→ **ASSIGNED TASK**: Nothing but the lines from the one containing "green brick A2:C2" through the one containing "green brick G9", both included, should be given again, each exactly as written below.

→ **INPUT**:
BEGIN
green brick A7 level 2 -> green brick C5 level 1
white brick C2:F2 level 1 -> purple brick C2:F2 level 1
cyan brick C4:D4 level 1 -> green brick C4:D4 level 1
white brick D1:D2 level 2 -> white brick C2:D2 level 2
END
BEGIN
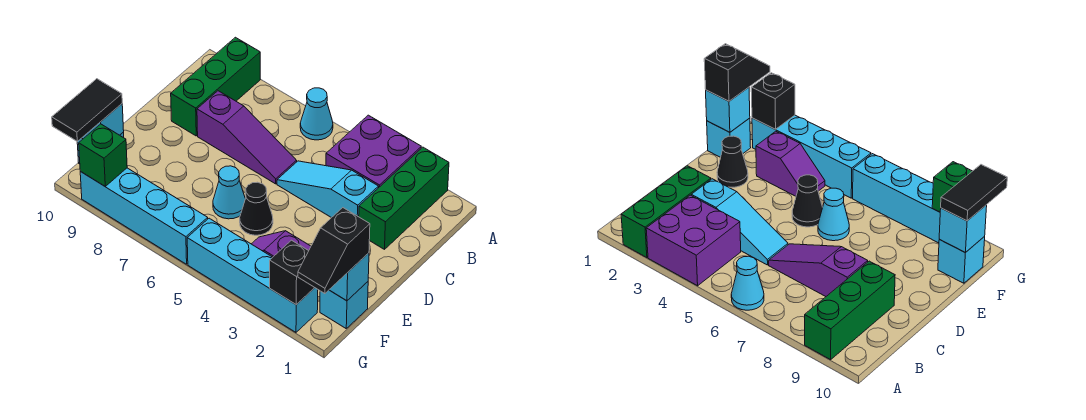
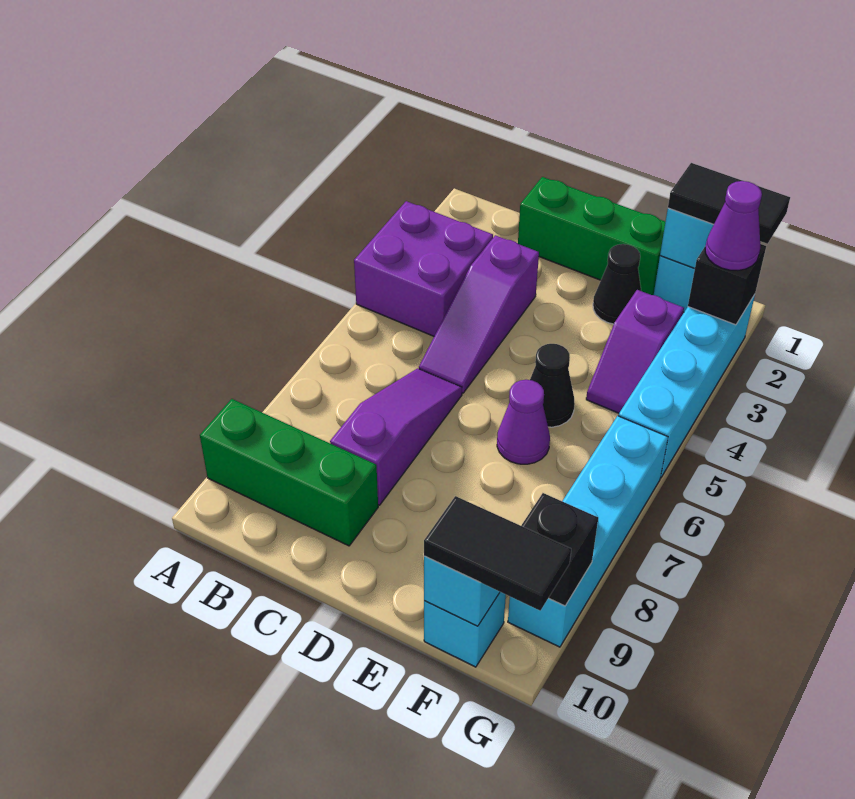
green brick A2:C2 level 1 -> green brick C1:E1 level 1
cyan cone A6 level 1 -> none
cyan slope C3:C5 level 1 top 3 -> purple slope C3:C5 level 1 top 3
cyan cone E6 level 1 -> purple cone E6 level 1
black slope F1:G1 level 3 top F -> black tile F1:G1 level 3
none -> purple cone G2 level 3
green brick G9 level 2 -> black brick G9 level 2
END
→ **WRITTEN RESPONSE**:
green brick A2:C2 level 1 -> green brick C1:E1 level 1
cyan cone A6 level 1 -> none
cyan slope C3:C5 level 1 top 3 -> purple slope C3:C5 level 1 top 3
cyan cone E6 level 1 -> purple cone E6 level 1
black slope F1:G1 level 3 top F -> black tile F1:G1 level 3
none -> purple cone G2 level 3
green brick G9 level 2 -> black brick G9 level 2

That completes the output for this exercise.